(DATA FOR THE TASK)

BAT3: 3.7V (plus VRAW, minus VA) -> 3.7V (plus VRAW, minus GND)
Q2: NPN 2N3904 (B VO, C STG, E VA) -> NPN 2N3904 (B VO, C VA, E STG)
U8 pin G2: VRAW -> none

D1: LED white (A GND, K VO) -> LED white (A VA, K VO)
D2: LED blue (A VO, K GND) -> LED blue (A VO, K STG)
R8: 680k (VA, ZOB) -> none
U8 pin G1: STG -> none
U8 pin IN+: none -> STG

(End DATA FOR THE TASK)
(DATA FOR THE TASK)

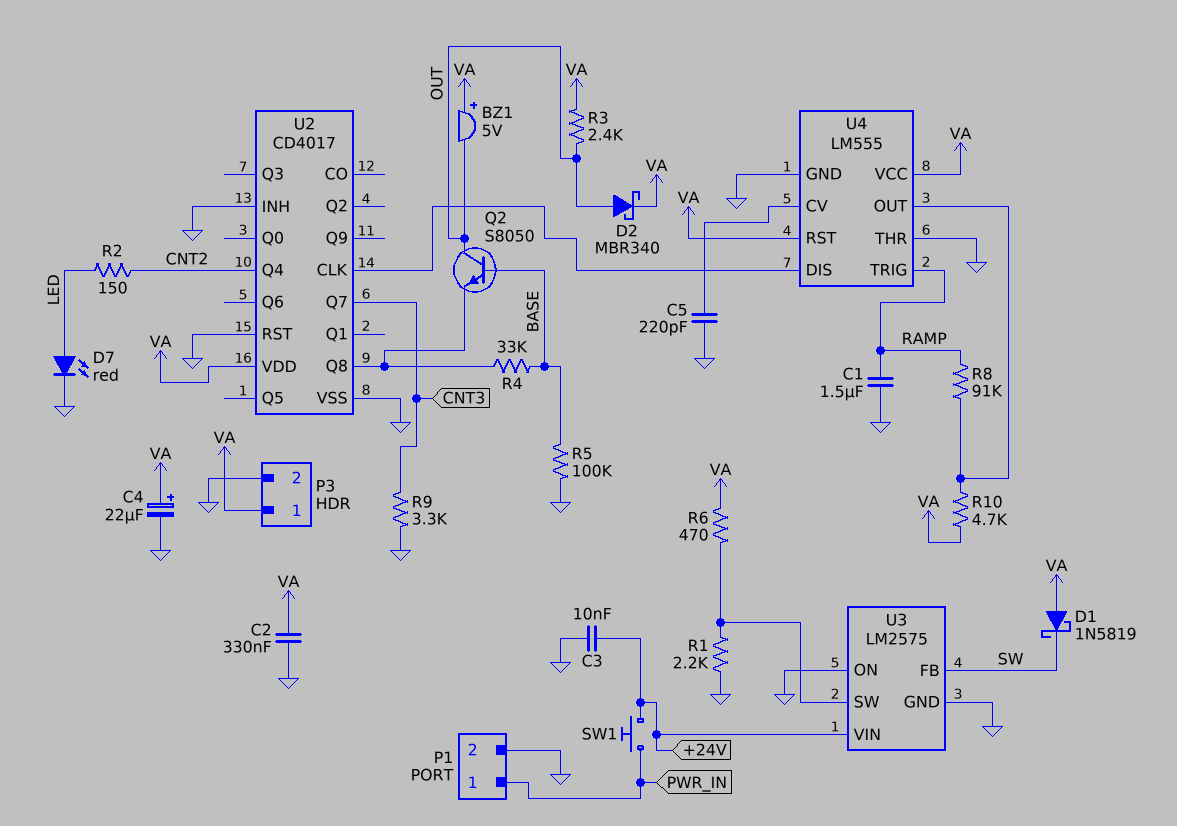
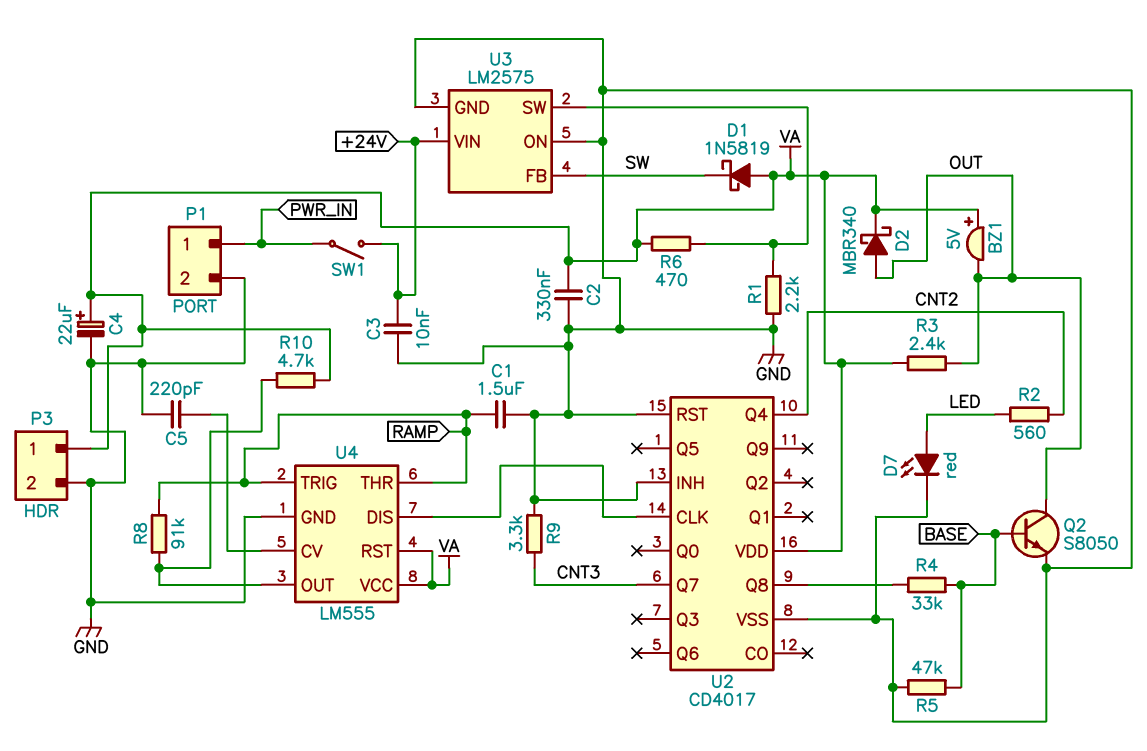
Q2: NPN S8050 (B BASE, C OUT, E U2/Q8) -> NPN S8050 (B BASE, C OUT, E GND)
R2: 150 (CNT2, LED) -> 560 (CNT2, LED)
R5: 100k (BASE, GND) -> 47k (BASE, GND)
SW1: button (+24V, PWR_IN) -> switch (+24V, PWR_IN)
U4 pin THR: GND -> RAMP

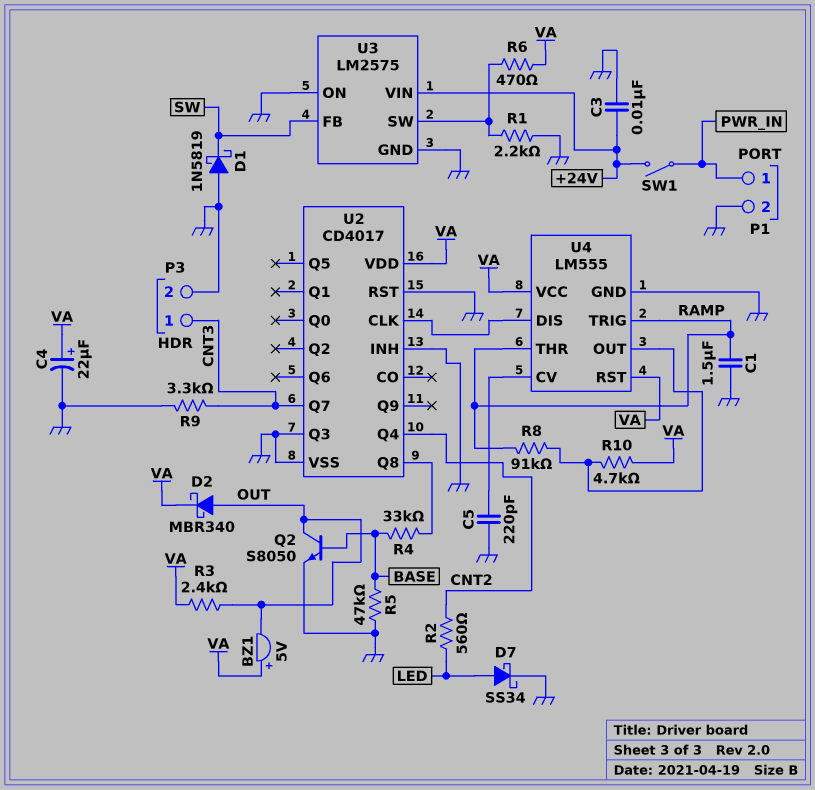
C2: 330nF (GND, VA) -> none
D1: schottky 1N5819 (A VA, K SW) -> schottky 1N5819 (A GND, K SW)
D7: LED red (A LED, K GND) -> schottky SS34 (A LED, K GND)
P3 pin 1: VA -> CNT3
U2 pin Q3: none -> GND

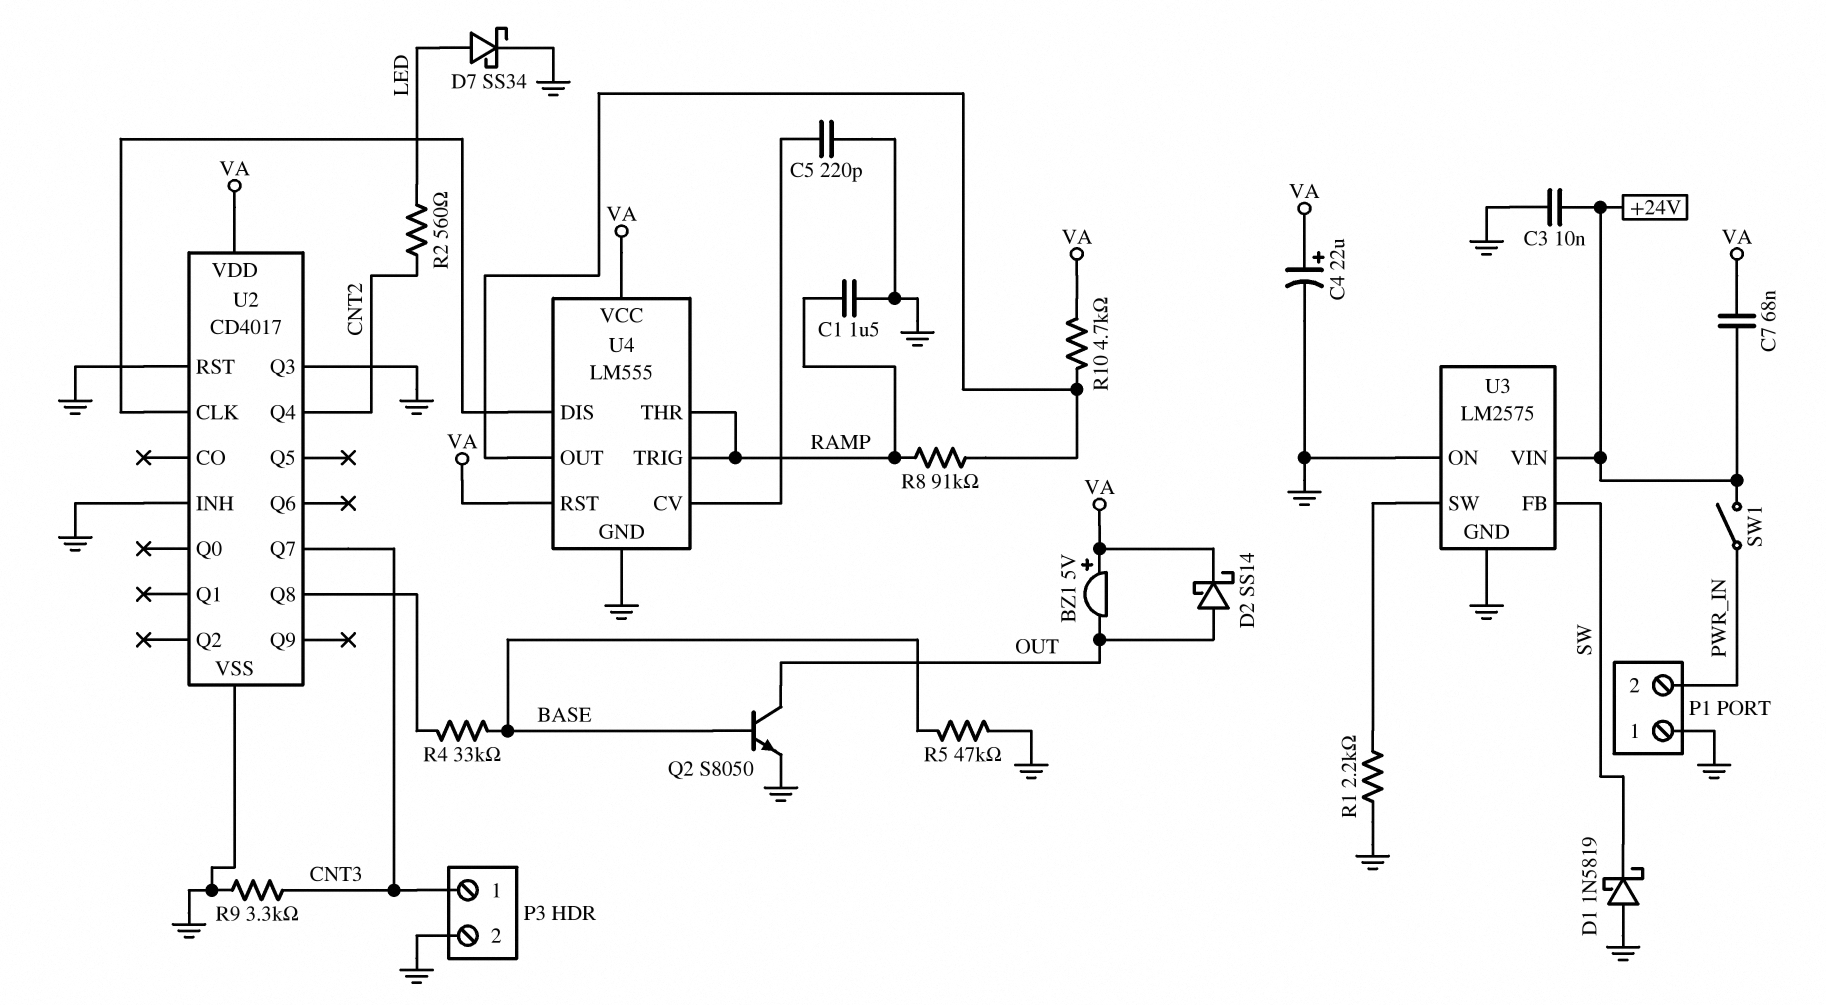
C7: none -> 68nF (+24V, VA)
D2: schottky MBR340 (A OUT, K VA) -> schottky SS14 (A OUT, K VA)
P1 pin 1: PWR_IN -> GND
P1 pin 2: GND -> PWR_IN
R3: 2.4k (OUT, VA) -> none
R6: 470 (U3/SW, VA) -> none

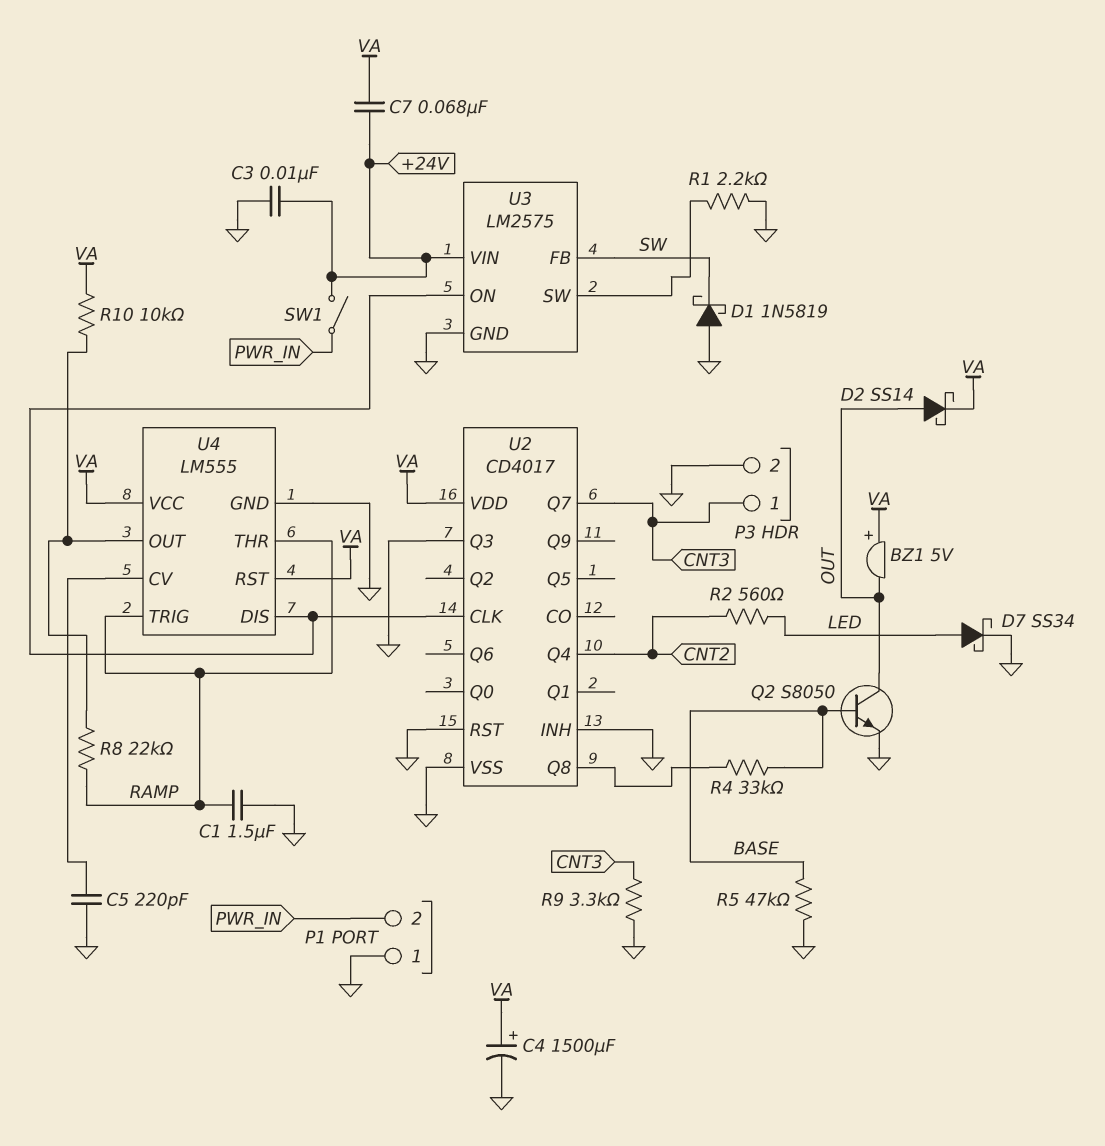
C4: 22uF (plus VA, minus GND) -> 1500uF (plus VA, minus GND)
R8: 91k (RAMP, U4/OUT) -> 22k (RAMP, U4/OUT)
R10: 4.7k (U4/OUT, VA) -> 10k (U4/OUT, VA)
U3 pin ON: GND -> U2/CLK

(End DATA FOR THE TASK)
(DATA FOR THE TASK)

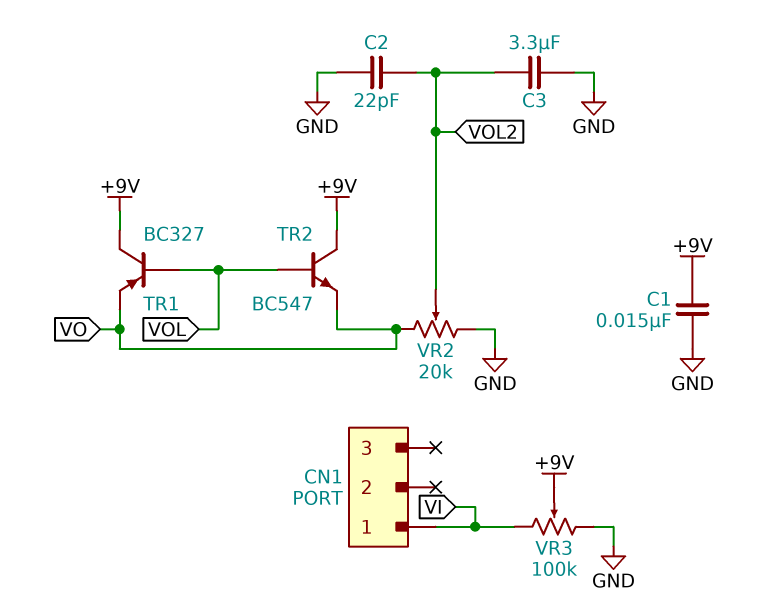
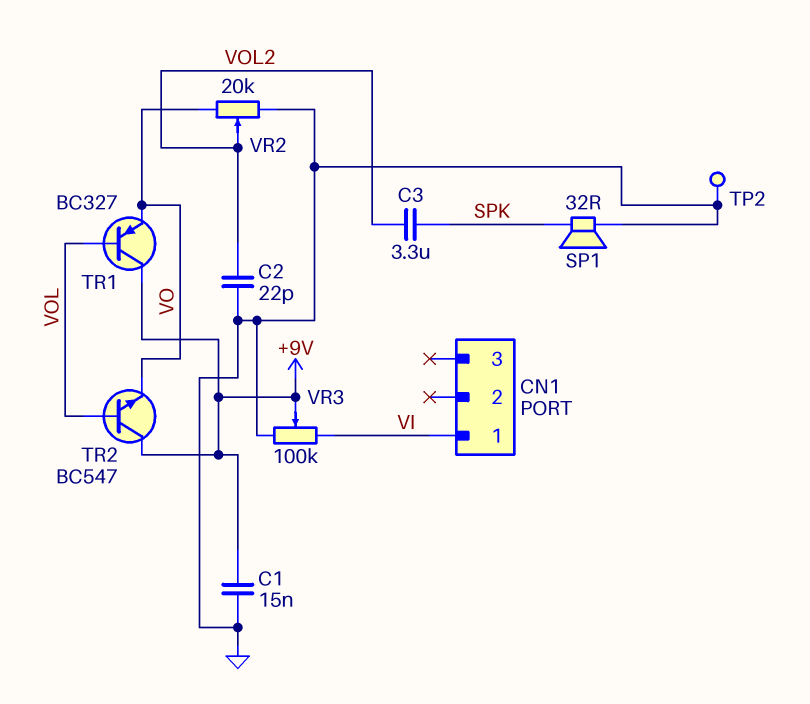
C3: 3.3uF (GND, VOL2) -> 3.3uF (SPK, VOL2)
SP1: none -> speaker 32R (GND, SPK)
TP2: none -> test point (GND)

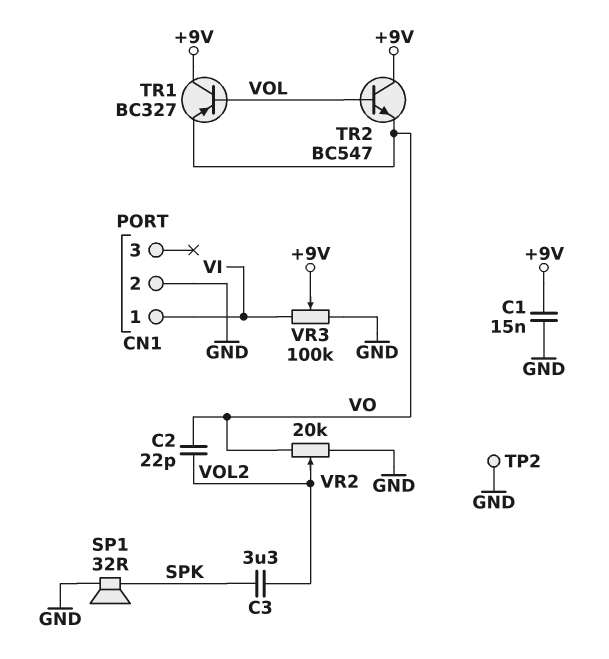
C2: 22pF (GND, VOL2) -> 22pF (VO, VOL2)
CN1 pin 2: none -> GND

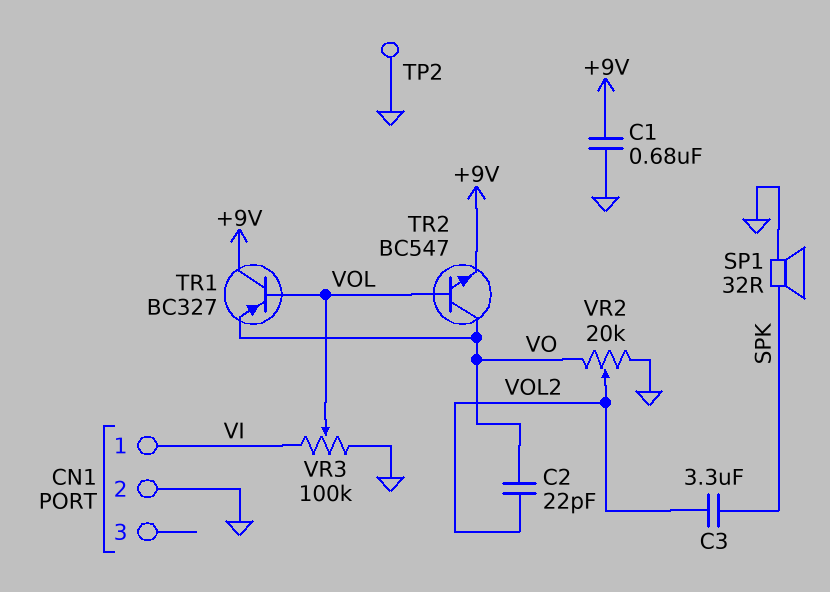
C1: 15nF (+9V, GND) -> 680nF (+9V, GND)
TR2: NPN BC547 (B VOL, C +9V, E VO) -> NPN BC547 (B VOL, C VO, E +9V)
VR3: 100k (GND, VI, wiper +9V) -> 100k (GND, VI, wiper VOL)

(End DATA FOR THE TASK)

_AIM OF THE EXERCISE:_
Print nothing but the lines above starting with the line that contains "R2: 150 (CNT2, LED) -> 560 (CNT2, LED)" and going on through the line that contains "C4: 22uF (plus". Leave out the pictures.

_OUTPUT OF THE TASK:_
R2: 150 (CNT2, LED) -> 560 (CNT2, LED)
R5: 100k (BASE, GND) -> 47k (BASE, GND)
SW1: button (+24V, PWR_IN) -> switch (+24V, PWR_IN)
U4 pin THR: GND -> RAMP

C2: 330nF (GND, VA) -> none
D1: schottky 1N5819 (A VA, K SW) -> schottky 1N5819 (A GND, K SW)
D7: LED red (A LED, K GND) -> schottky SS34 (A LED, K GND)
P3 pin 1: VA -> CNT3
U2 pin Q3: none -> GND

C7: none -> 68nF (+24V, VA)
D2: schottky MBR340 (A OUT, K VA) -> schottky SS14 (A OUT, K VA)
P1 pin 1: PWR_IN -> GND
P1 pin 2: GND -> PWR_IN
R3: 2.4k (OUT, VA) -> none
R6: 470 (U3/SW, VA) -> none

C4: 22uF (plus VA, minus GND) -> 1500uF (plus VA, minus GND)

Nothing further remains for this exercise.